[Saved entries]
*** Begin section ***
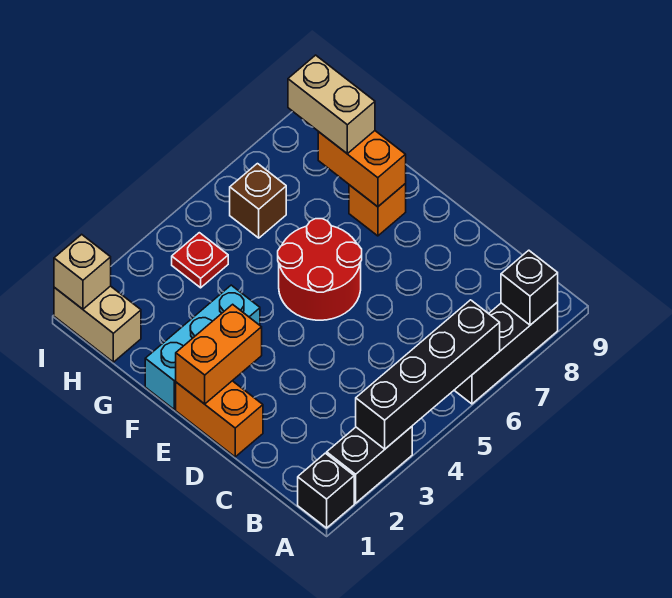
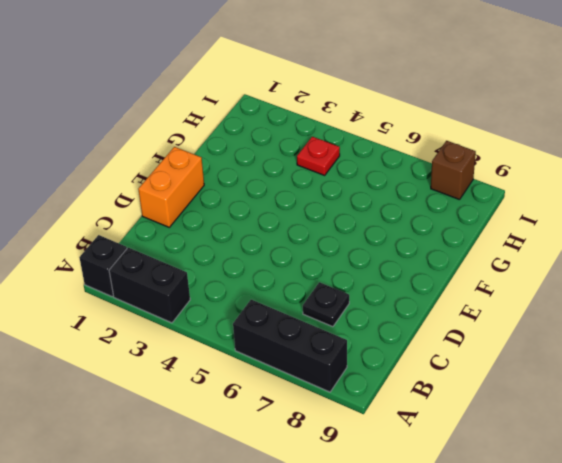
black plate C7 level 1 -> none
brown brick I8 level 1 -> brown brick H6 level 1
none -> red round brick E5:F6 level 1
none -> cyan brick F1:F3 level 1
none -> orange brick F8 level 1

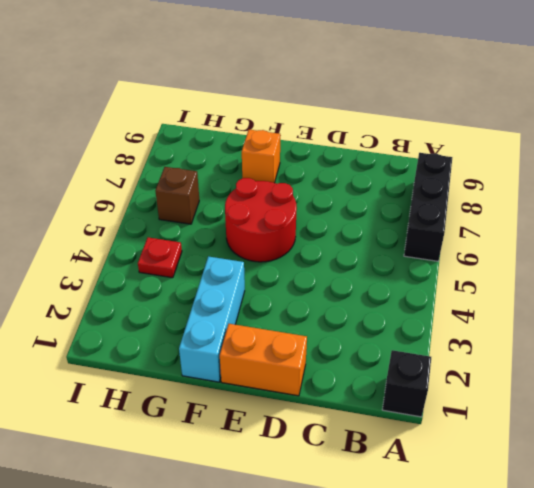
none -> black brick A2:A3 level 1
none -> tan brick H1:I1 level 1
none -> black brick A3:A6 level 2

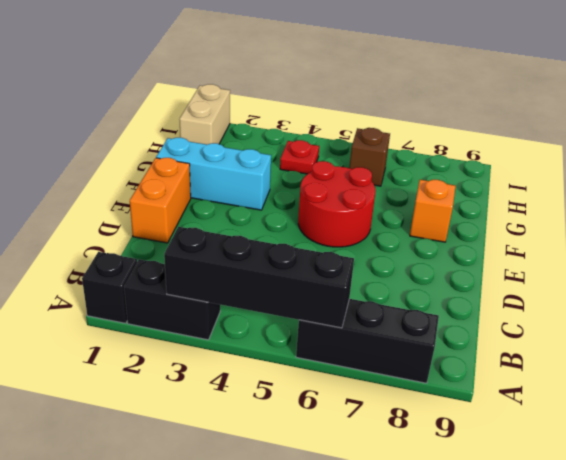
none -> black brick A8 level 2
none -> orange brick E1:E2 level 2
none -> orange brick F8:G8 level 2

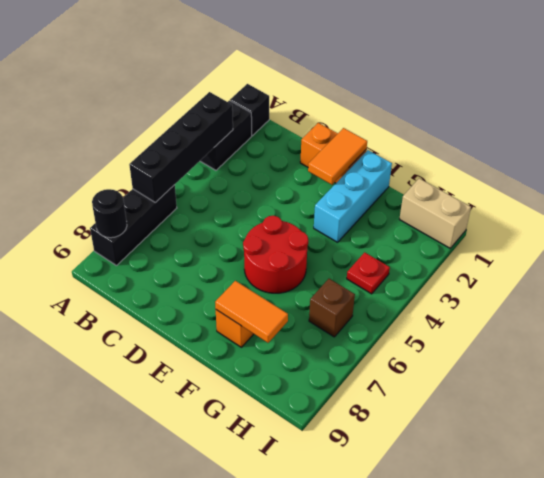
black round brick A8 level 2 -> black brick A8 level 2
orange tile E1:E2 level 2 -> orange brick E1:E2 level 2
orange tile F8:G8 level 2 -> orange brick F8:G8 level 2
none -> tan brick I1 level 2
none -> tan brick G8:H8 level 3

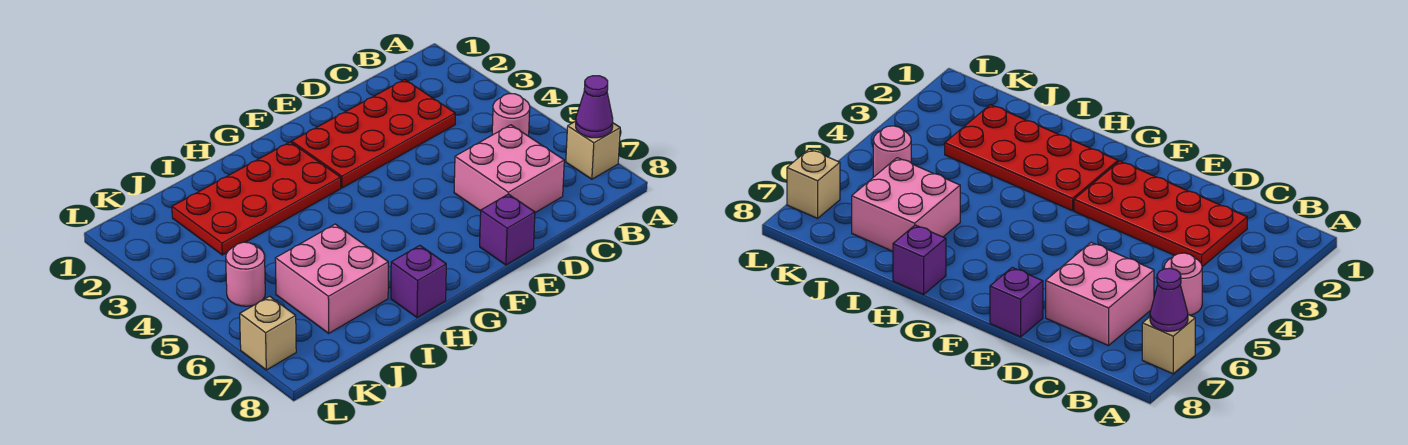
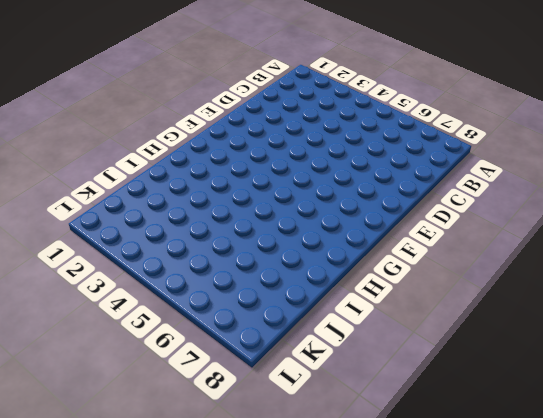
none -> tan brick A7 level 1
none -> pink round brick B5 level 1

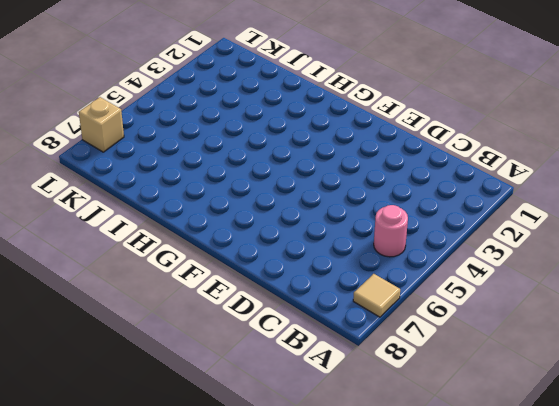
tan tile A7 level 1 -> tan brick A7 level 1
none -> red plate C2:F3 level 1
none -> pink brick C6:D7 level 1

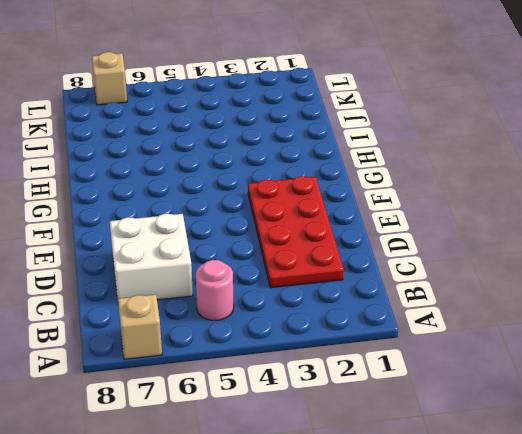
white brick C6:D7 level 1 -> pink brick C6:D7 level 1
none -> purple brick E8 level 1
none -> red plate G2:J3 level 1

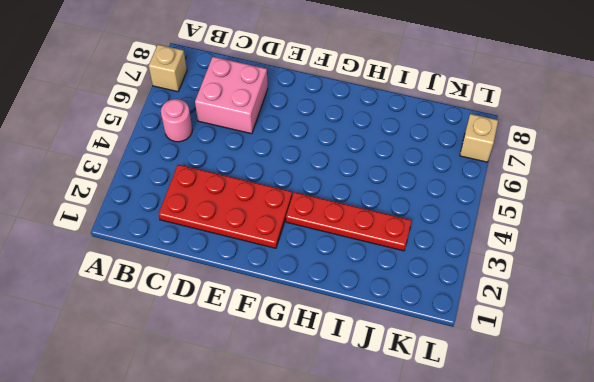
red plate G3:J3 level 1 -> red plate G2:J3 level 1
none -> purple brick E8 level 1
none -> purple brick H8 level 1

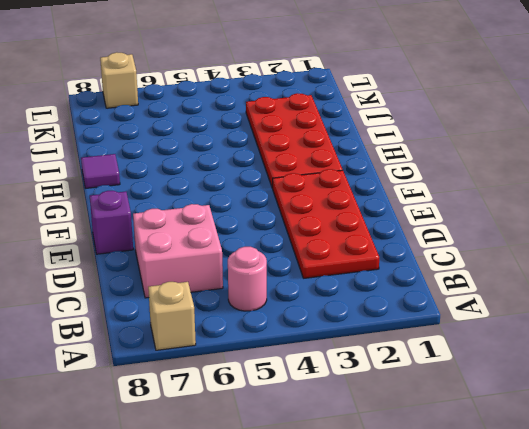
purple tile H8 level 1 -> purple brick H8 level 1
none -> pink brick I6:J7 level 1
none -> pink round brick K5 level 1

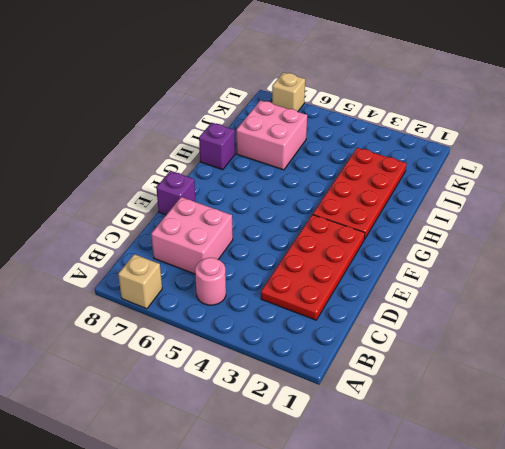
none -> pink round brick K5 level 1
none -> purple cone A7 level 2

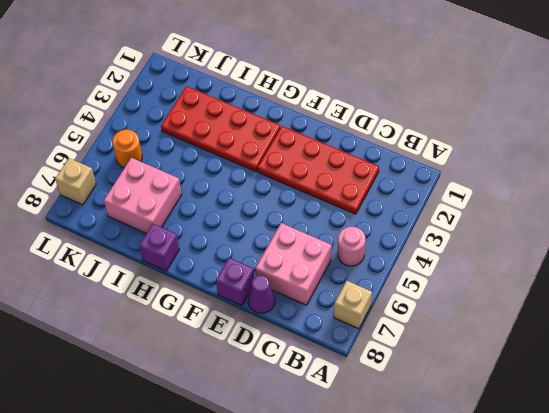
purple cone D8 level 1 -> purple cone A7 level 2
orange round brick K5 level 1 -> pink round brick K5 level 1

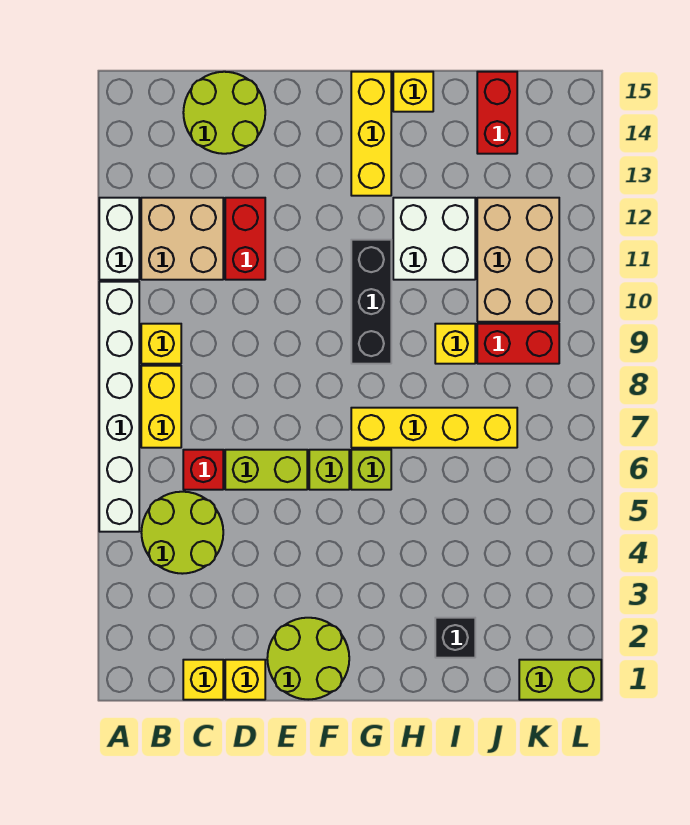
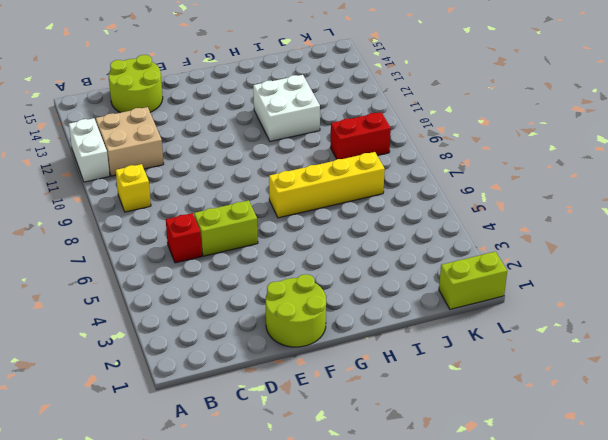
none -> white brick A5:A10 level 1
none -> lime round brick B4:C5 level 1
none -> yellow brick B7:B8 level 1

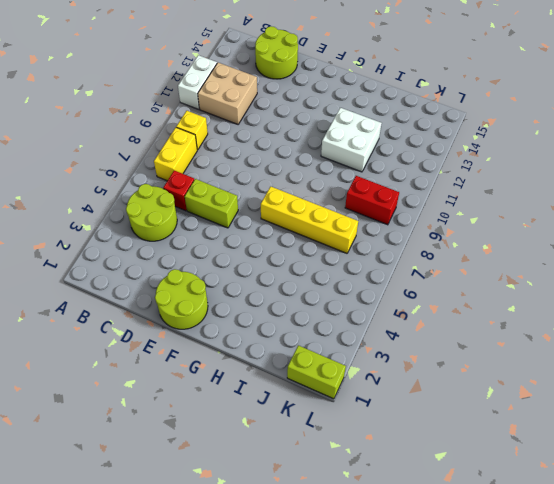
none -> white brick A5:A10 level 1
none -> yellow brick C1 level 1
none -> yellow brick D1 level 1

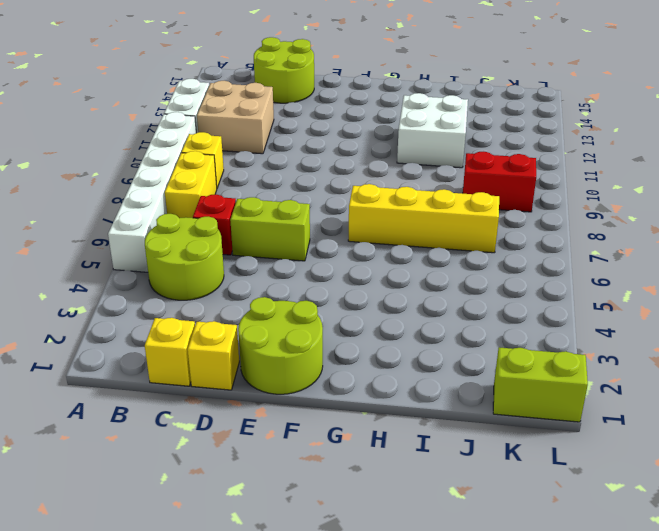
none -> red brick D11:D12 level 1
none -> lime brick F6 level 1
none -> lime brick G6 level 1

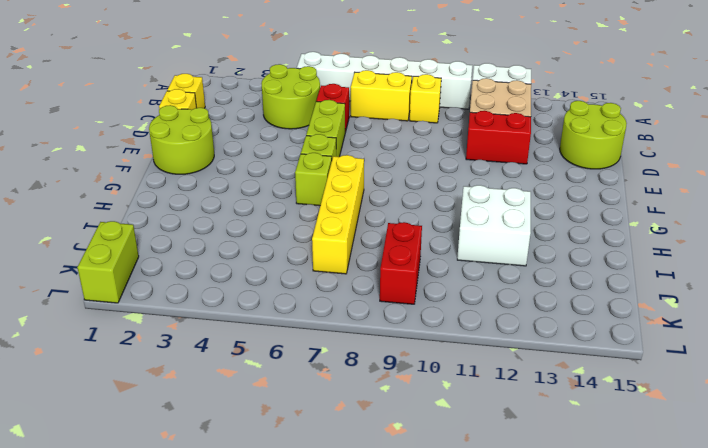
none -> black brick G9:G11 level 1
none -> yellow brick G13:G15 level 1
none -> yellow brick H15 level 1

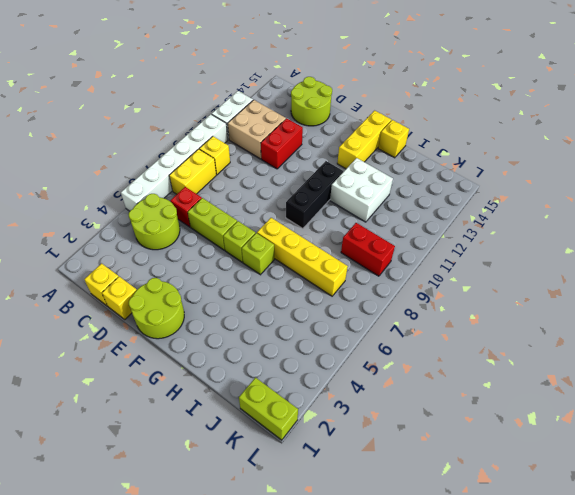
none -> black brick I2 level 1
none -> yellow brick I9 level 1
none -> tan brick J10:K12 level 1

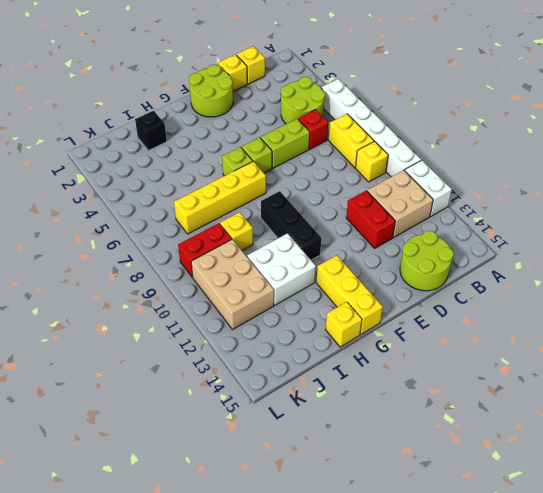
none -> red brick J14:J15 level 1
none -> lime brick K1:L1 level 1

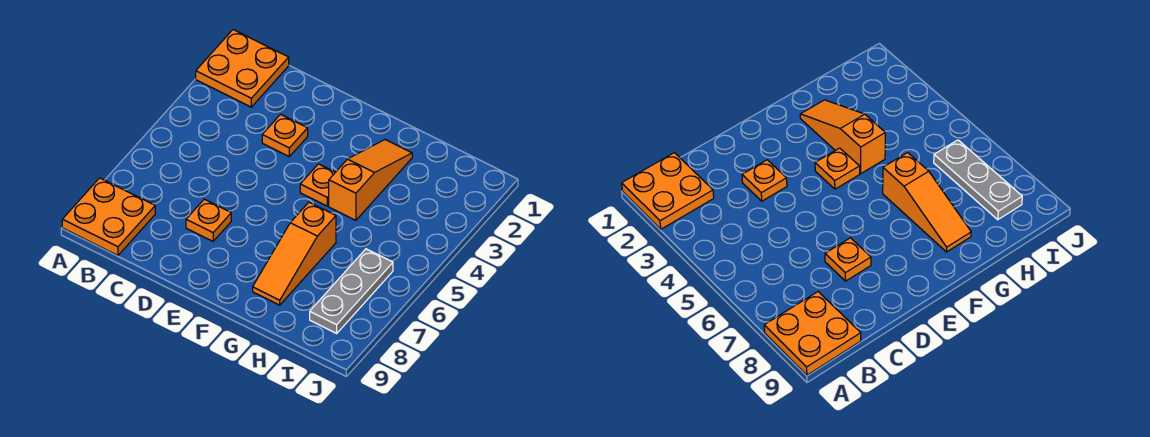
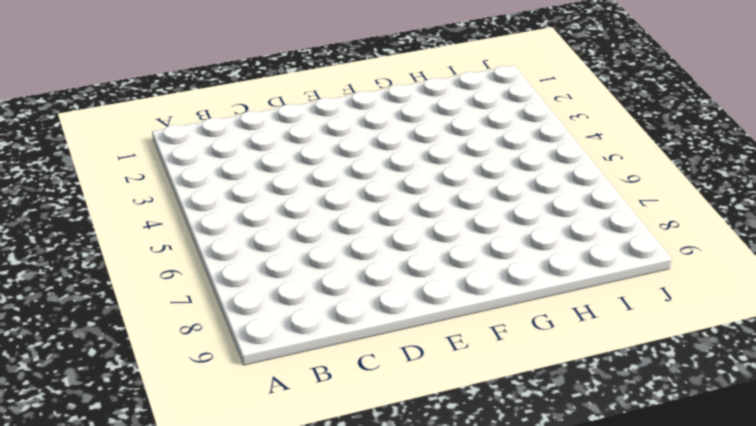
none -> orange plate A1:B2 level 1
none -> orange plate A8:B9 level 1

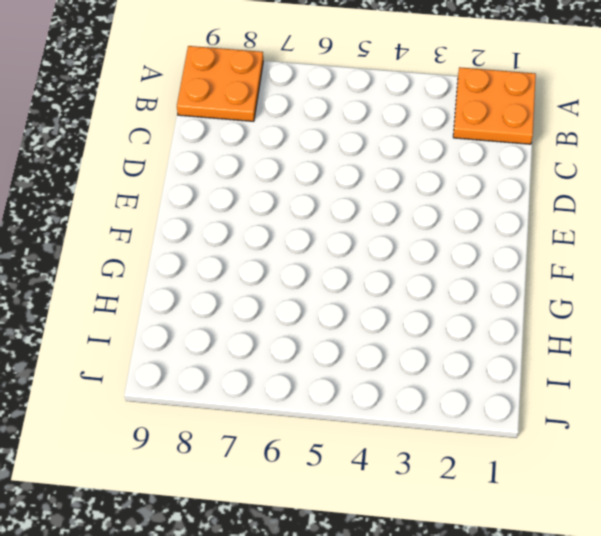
none -> orange plate D3 level 1
none -> orange plate D7 level 1

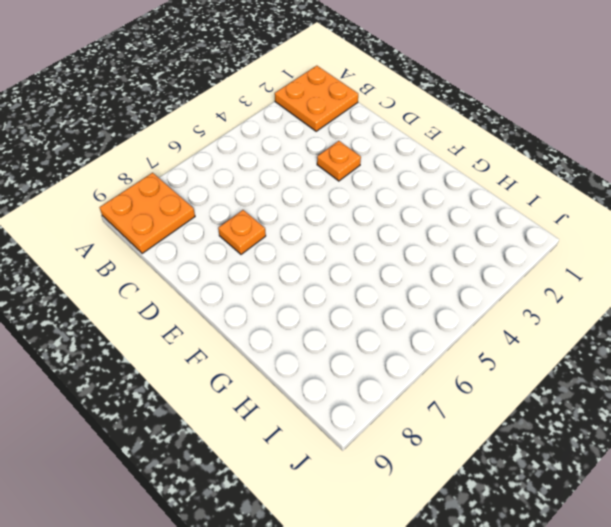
none -> orange plate F4 level 1
none -> orange slope G2:G4 level 1 top 4

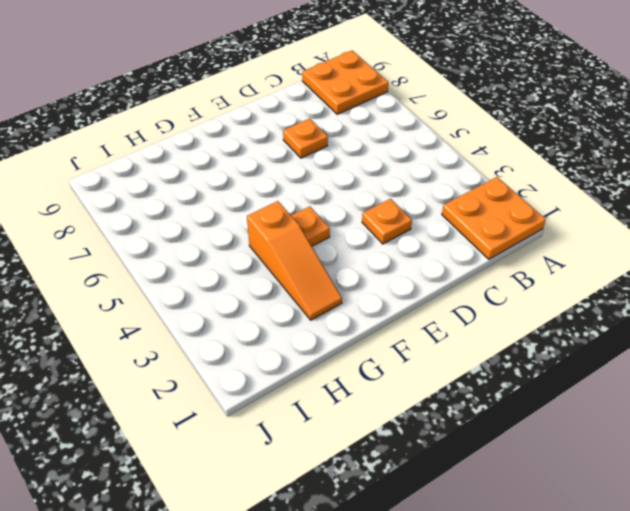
none -> orange slope G6:G8 level 1 top 6
none -> grey plate I6:I8 level 1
*** End section ***
• Work item:
Copy all entries exactly; skip pictures.

• Expected output:
black plate C7 level 1 -> none
brown brick I8 level 1 -> brown brick H6 level 1
none -> red round brick E5:F6 level 1
none -> cyan brick F1:F3 level 1
none -> orange brick F8 level 1

none -> black brick A2:A3 level 1
none -> tan brick H1:I1 level 1
none -> black brick A3:A6 level 2

none -> black brick A8 level 2
none -> orange brick E1:E2 level 2
none -> orange brick F8:G8 level 2

black round brick A8 level 2 -> black brick A8 level 2
orange tile E1:E2 level 2 -> orange brick E1:E2 level 2
orange tile F8:G8 level 2 -> orange brick F8:G8 level 2
none -> tan brick I1 level 2
none -> tan brick G8:H8 level 3

none -> tan brick A7 level 1
none -> pink round brick B5 level 1

tan tile A7 level 1 -> tan brick A7 level 1
none -> red plate C2:F3 level 1
none -> pink brick C6:D7 level 1

white brick C6:D7 level 1 -> pink brick C6:D7 level 1
none -> purple brick E8 level 1
none -> red plate G2:J3 level 1

red plate G3:J3 level 1 -> red plate G2:J3 level 1
none -> purple brick E8 level 1
none -> purple brick H8 level 1

purple tile H8 level 1 -> purple brick H8 level 1
none -> pink brick I6:J7 level 1
none -> pink round brick K5 level 1

none -> pink round brick K5 level 1
none -> purple cone A7 level 2

purple cone D8 level 1 -> purple cone A7 level 2
orange round brick K5 level 1 -> pink round brick K5 level 1

none -> white brick A5:A10 level 1
none -> lime round brick B4:C5 level 1
none -> yellow brick B7:B8 level 1

none -> white brick A5:A10 level 1
none -> yellow brick C1 level 1
none -> yellow brick D1 level 1

none -> red brick D11:D12 level 1
none -> lime brick F6 level 1
none -> lime brick G6 level 1

none -> black brick G9:G11 level 1
none -> yellow brick G13:G15 level 1
none -> yellow brick H15 level 1

none -> black brick I2 level 1
none -> yellow brick I9 level 1
none -> tan brick J10:K12 level 1

none -> red brick J14:J15 level 1
none -> lime brick K1:L1 level 1

none -> orange plate A1:B2 level 1
none -> orange plate A8:B9 level 1

none -> orange plate D3 level 1
none -> orange plate D7 level 1

none -> orange plate F4 level 1
none -> orange slope G2:G4 level 1 top 4

none -> orange slope G6:G8 level 1 top 6
none -> grey plate I6:I8 level 1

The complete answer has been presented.